====== DATA FOR THE TASK

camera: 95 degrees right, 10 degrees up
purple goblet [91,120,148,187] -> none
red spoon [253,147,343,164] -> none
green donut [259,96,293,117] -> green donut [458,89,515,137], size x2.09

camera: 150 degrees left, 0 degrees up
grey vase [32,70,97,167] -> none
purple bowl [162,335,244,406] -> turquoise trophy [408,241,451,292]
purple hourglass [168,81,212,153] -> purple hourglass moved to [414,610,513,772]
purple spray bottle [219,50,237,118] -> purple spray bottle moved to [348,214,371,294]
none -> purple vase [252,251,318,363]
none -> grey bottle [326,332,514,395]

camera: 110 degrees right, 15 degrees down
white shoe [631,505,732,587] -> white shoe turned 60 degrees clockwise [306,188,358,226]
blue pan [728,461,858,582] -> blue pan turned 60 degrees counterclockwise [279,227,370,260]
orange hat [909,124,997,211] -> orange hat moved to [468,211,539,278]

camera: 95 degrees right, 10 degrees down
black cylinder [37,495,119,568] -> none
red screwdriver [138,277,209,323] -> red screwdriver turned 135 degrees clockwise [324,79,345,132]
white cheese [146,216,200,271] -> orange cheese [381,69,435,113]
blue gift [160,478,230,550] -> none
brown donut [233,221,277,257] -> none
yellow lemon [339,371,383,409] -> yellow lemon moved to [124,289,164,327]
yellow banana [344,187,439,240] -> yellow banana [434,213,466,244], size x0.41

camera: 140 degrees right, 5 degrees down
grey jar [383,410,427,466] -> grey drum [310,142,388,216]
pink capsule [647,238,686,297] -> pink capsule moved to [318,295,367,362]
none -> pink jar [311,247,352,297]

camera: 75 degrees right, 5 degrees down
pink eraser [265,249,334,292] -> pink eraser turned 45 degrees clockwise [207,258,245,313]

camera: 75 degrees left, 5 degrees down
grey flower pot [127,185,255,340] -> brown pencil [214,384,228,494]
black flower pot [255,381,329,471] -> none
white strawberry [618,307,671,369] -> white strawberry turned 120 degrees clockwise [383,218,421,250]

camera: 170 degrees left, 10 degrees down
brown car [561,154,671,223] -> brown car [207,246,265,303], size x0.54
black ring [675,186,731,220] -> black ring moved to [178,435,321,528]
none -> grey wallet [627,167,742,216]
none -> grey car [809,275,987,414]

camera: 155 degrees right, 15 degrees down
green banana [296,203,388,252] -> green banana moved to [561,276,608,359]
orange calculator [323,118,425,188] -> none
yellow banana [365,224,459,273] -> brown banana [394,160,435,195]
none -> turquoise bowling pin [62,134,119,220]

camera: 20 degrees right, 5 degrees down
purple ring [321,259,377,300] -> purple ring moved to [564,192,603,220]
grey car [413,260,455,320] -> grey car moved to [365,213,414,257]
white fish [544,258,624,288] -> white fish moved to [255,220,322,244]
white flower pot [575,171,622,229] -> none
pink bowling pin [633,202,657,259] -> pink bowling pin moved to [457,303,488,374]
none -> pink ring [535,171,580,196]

============

» **TASK GOAL**: Print, please, the lines above from the very first through the one that holds "purple spray bottle [219,50,237,118]", both included, word for word and with nothing else.

» **RESPONSE FOR THIS EXERCISE**:
camera: 95 degrees right, 10 degrees up
purple goblet [91,120,148,187] -> none
red spoon [253,147,343,164] -> none
green donut [259,96,293,117] -> green donut [458,89,515,137], size x2.09

camera: 150 degrees left, 0 degrees up
grey vase [32,70,97,167] -> none
purple bowl [162,335,244,406] -> turquoise trophy [408,241,451,292]
purple hourglass [168,81,212,153] -> purple hourglass moved to [414,610,513,772]
purple spray bottle [219,50,237,118] -> purple spray bottle moved to [348,214,371,294]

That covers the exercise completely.